The listing below is to be copied exactly, with pictures excluded.

########################################

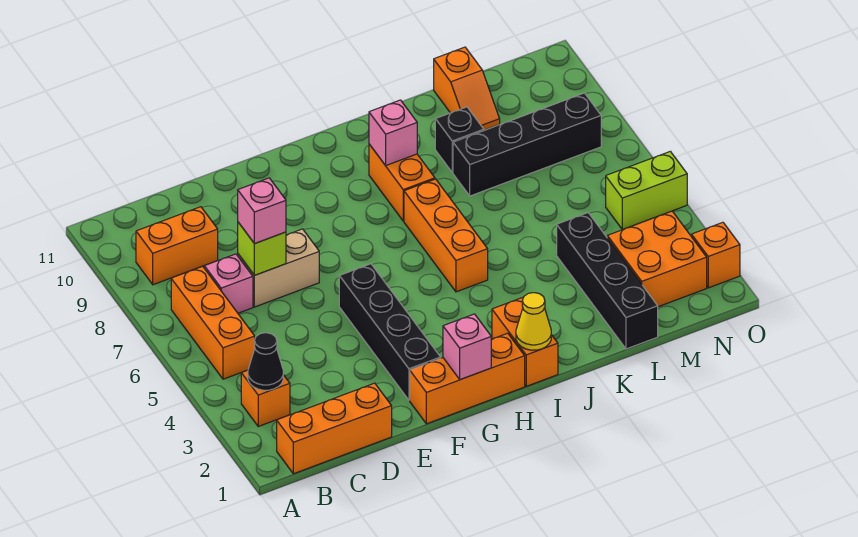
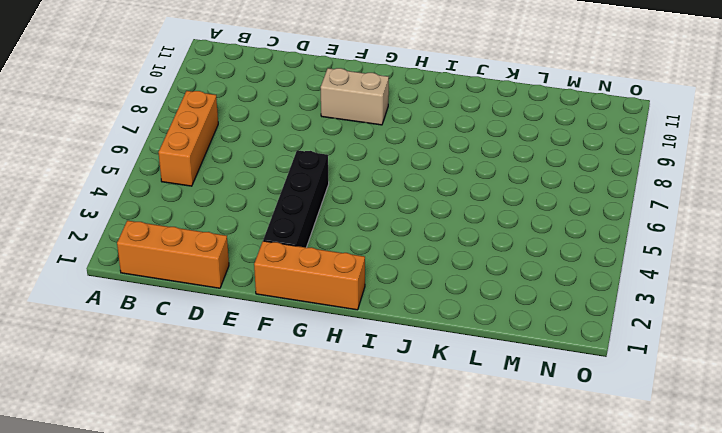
tan brick F9:G9 level 1 -> tan brick D7:E7 level 1
none -> orange brick B3 level 1
none -> orange brick B9:C9 level 1
none -> pink brick C7 level 1

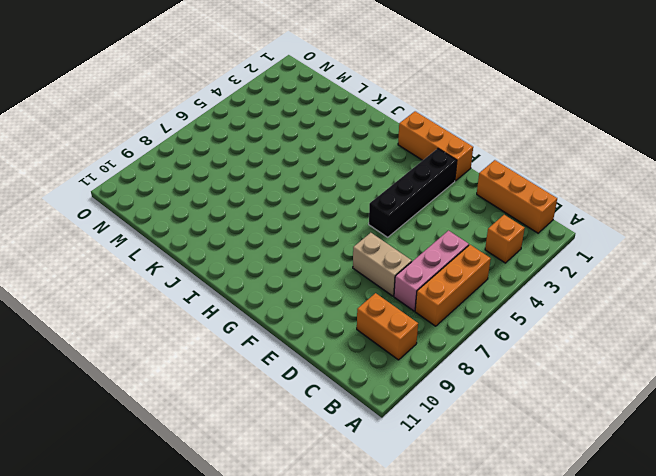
pink brick C5:C7 level 1 -> pink brick C7 level 1
none -> orange brick I1:I2 level 1
none -> orange brick I5:I7 level 1
none -> orange brick I8:I9 level 1

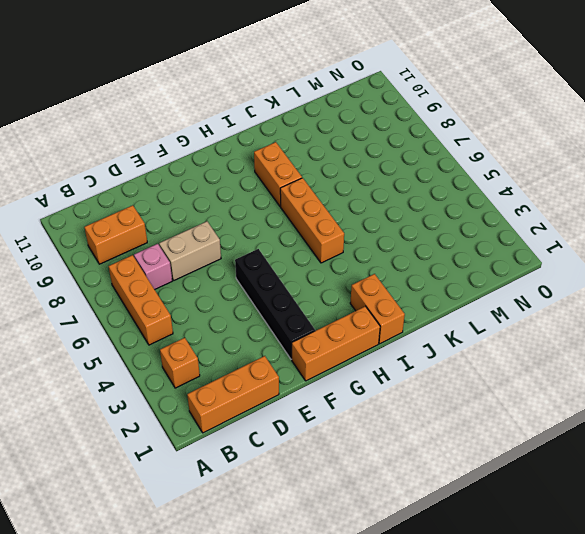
none -> black brick K8:N8 level 1
none -> black brick K9 level 1
none -> black brick L1:L4 level 1

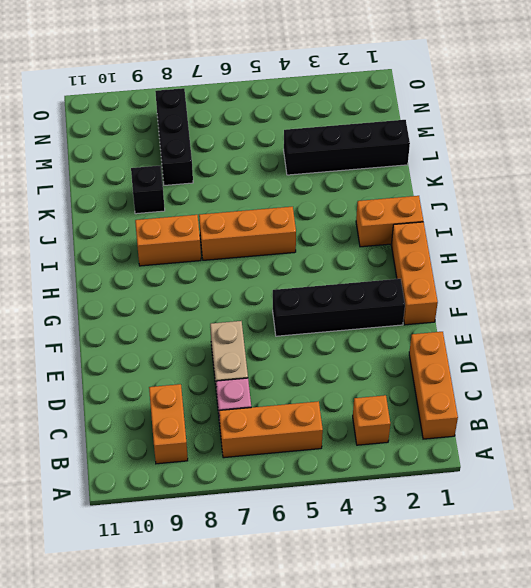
black brick L8:N8 level 1 -> black brick K8:N8 level 1
none -> orange slope L10:L11 level 1 top 11
none -> orange brick M2:N3 level 1
none -> lime brick N5:O5 level 1

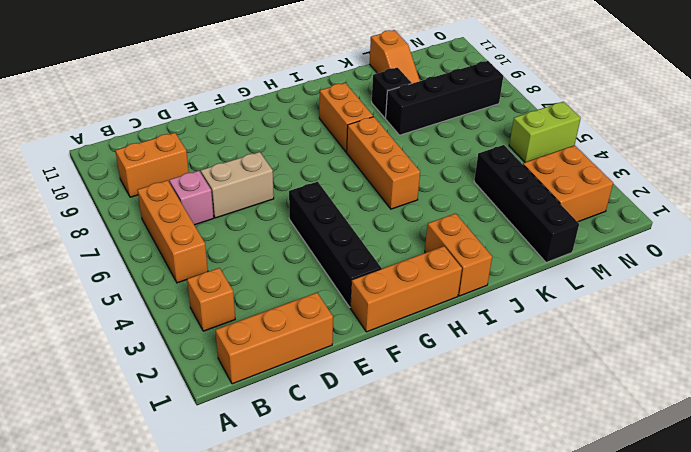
none -> orange brick O2 level 1
none -> black cone B3 level 2
none -> lime brick D7 level 2

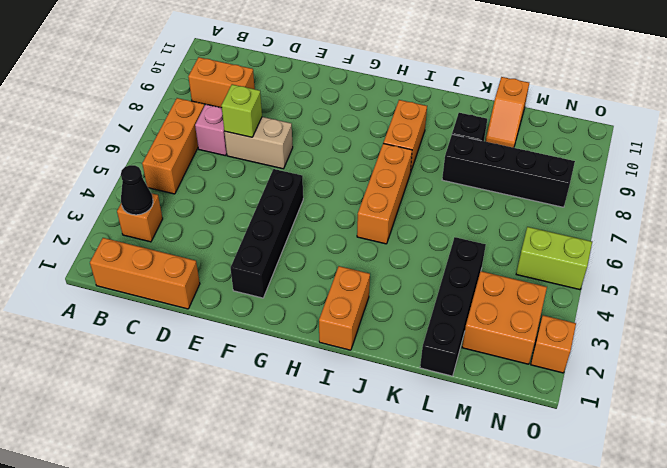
none -> orange brick F1:H1 level 1
none -> pink brick G1 level 2
none -> yellow cone I1 level 2

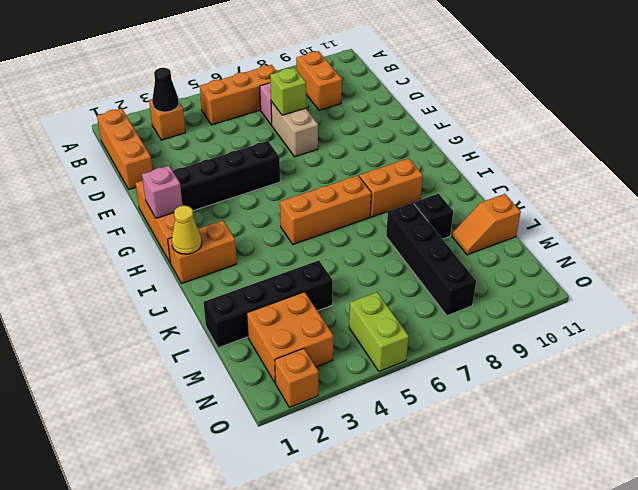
none -> pink brick I9 level 2
none -> pink brick D7 level 3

########################################

__Solved exercise__:
tan brick F9:G9 level 1 -> tan brick D7:E7 level 1
none -> orange brick B3 level 1
none -> orange brick B9:C9 level 1
none -> pink brick C7 level 1

pink brick C5:C7 level 1 -> pink brick C7 level 1
none -> orange brick I1:I2 level 1
none -> orange brick I5:I7 level 1
none -> orange brick I8:I9 level 1

none -> black brick K8:N8 level 1
none -> black brick K9 level 1
none -> black brick L1:L4 level 1

black brick L8:N8 level 1 -> black brick K8:N8 level 1
none -> orange slope L10:L11 level 1 top 11
none -> orange brick M2:N3 level 1
none -> lime brick N5:O5 level 1

none -> orange brick O2 level 1
none -> black cone B3 level 2
none -> lime brick D7 level 2

none -> orange brick F1:H1 level 1
none -> pink brick G1 level 2
none -> yellow cone I1 level 2

none -> pink brick I9 level 2
none -> pink brick D7 level 3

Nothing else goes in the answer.